■ WHAT NEEDS TO BE DONE: Everything in the records must be reproduced exactly, except for the pictures.

■ RECORDS FOR THIS EXERCISE:

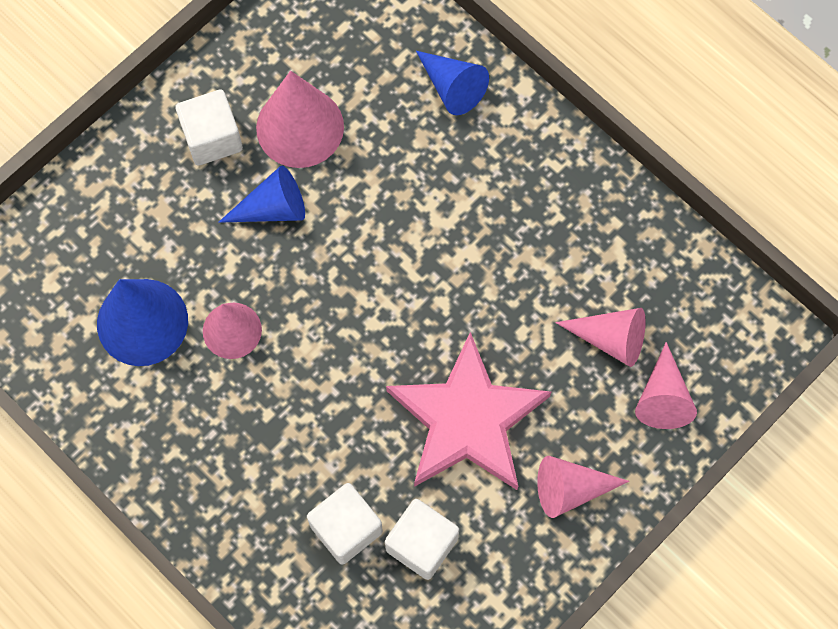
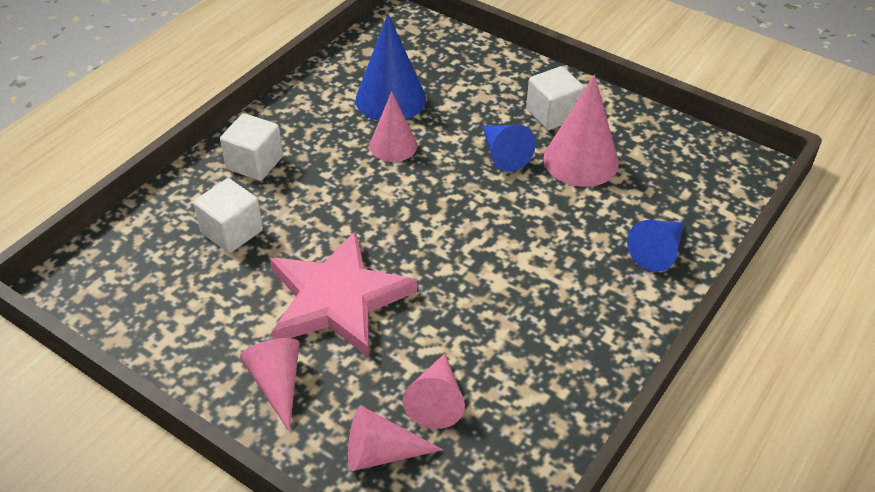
camera: 80 degrees right, 25 degrees down
(421, 544) = (220, 281): white cube -> white cube (254, 163)

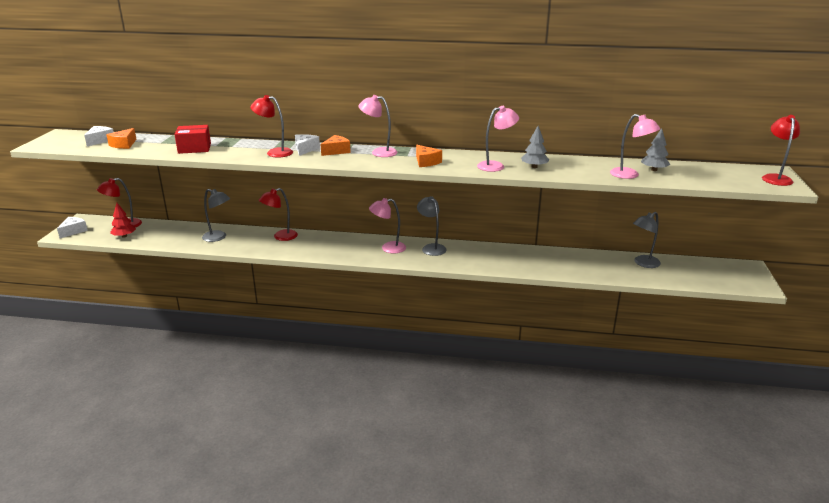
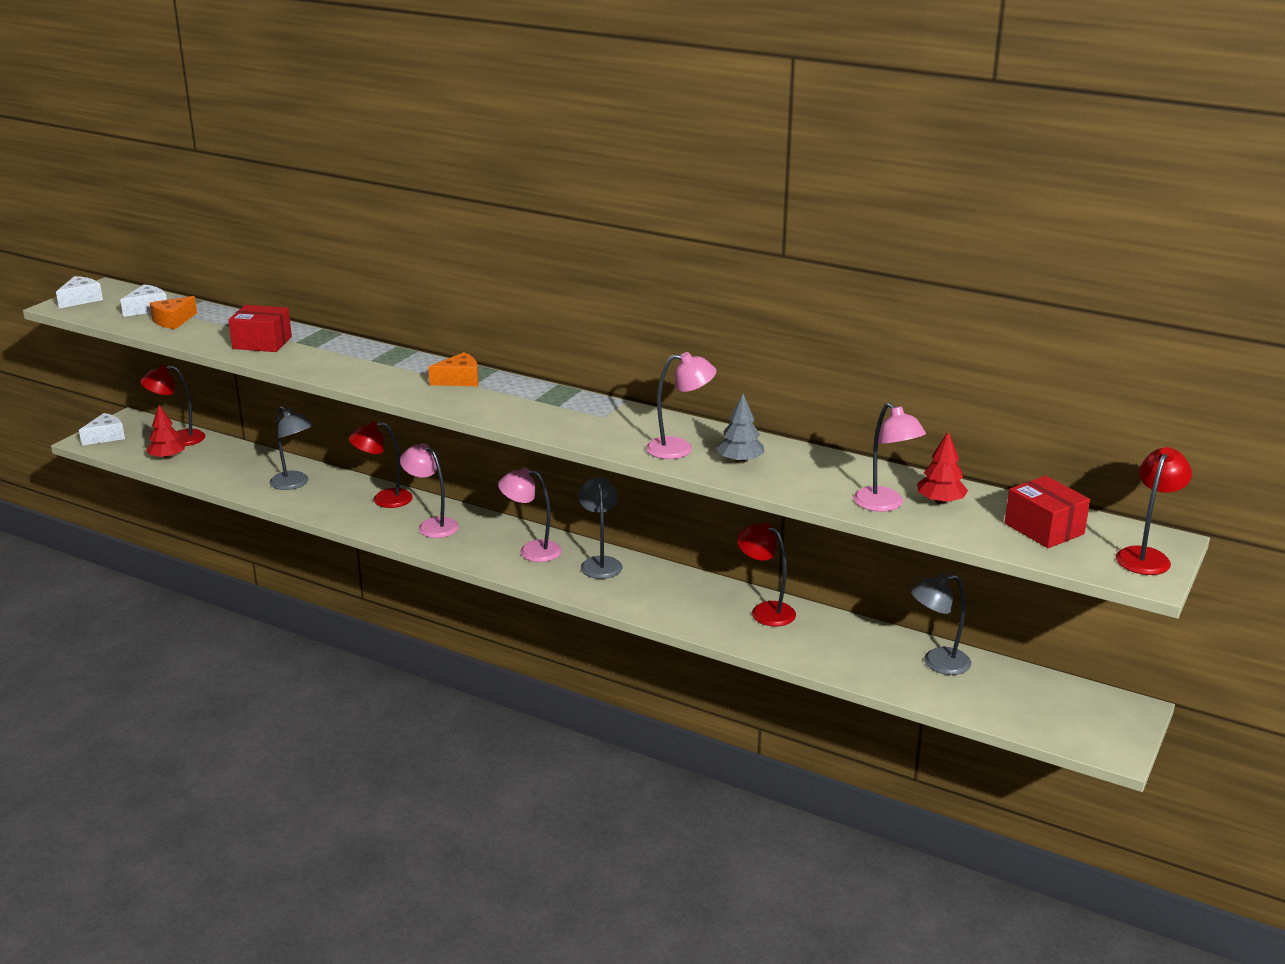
camera: 20 degrees right, 0 degrees up
(274, 152) = (367, 368): red lamp -> red lamp (765, 611)
(305, 149) = (416, 369): white cheese -> white cheese (81, 299)
(379, 152) = (521, 392): pink lamp -> pink lamp (432, 525)
(426, 162) = (576, 423): orange cheese -> none
(654, 170) = (940, 501): grey tree -> red tree
(716, 174) = (1044, 529): none -> red box

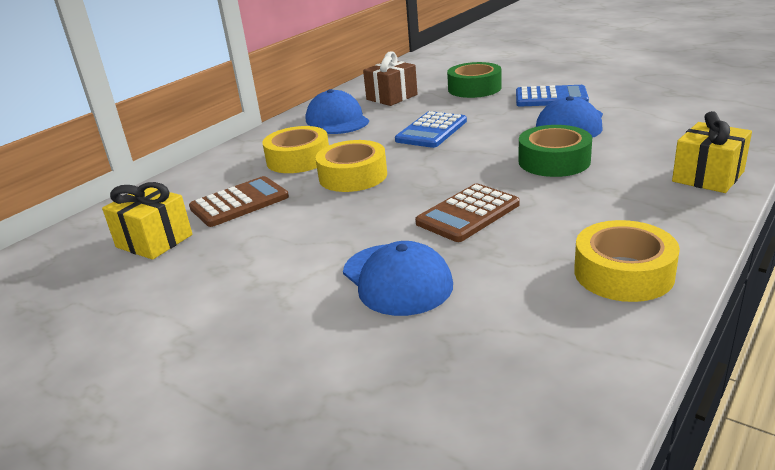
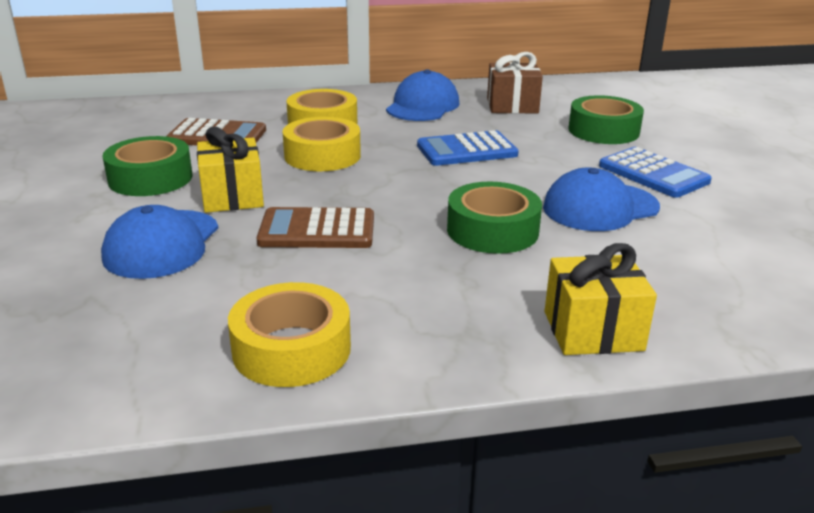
camera: 40 degrees right, 0 degrees up
(154, 241) = (123, 135): yellow gift -> yellow gift (232, 196)
(267, 252) = (150, 178): none -> green tape

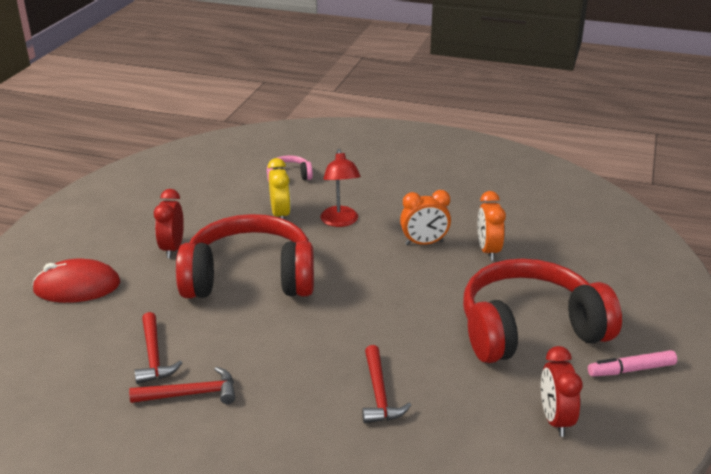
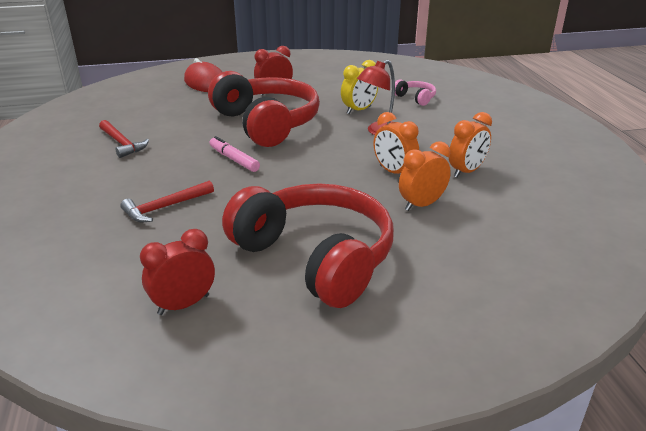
camera: 60 degrees right, 0 degrees up
(154, 356) = (153, 122): red hammer -> none
(453, 210) = (466, 171): none -> orange clock
(631, 369) = (302, 339): pink marker -> pink marker (234, 159)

■ FINISHED EXERCISE:
camera: 80 degrees right, 25 degrees down
(421, 544) = (220, 281): white cube -> white cube (254, 163)

camera: 20 degrees right, 0 degrees up
(274, 152) = (367, 368): red lamp -> red lamp (765, 611)
(305, 149) = (416, 369): white cheese -> white cheese (81, 299)
(379, 152) = (521, 392): pink lamp -> pink lamp (432, 525)
(426, 162) = (576, 423): orange cheese -> none
(654, 170) = (940, 501): grey tree -> red tree
(716, 174) = (1044, 529): none -> red box

camera: 40 degrees right, 0 degrees up
(154, 241) = (123, 135): yellow gift -> yellow gift (232, 196)
(267, 252) = (150, 178): none -> green tape

camera: 60 degrees right, 0 degrees up
(154, 356) = (153, 122): red hammer -> none
(453, 210) = (466, 171): none -> orange clock
(631, 369) = (302, 339): pink marker -> pink marker (234, 159)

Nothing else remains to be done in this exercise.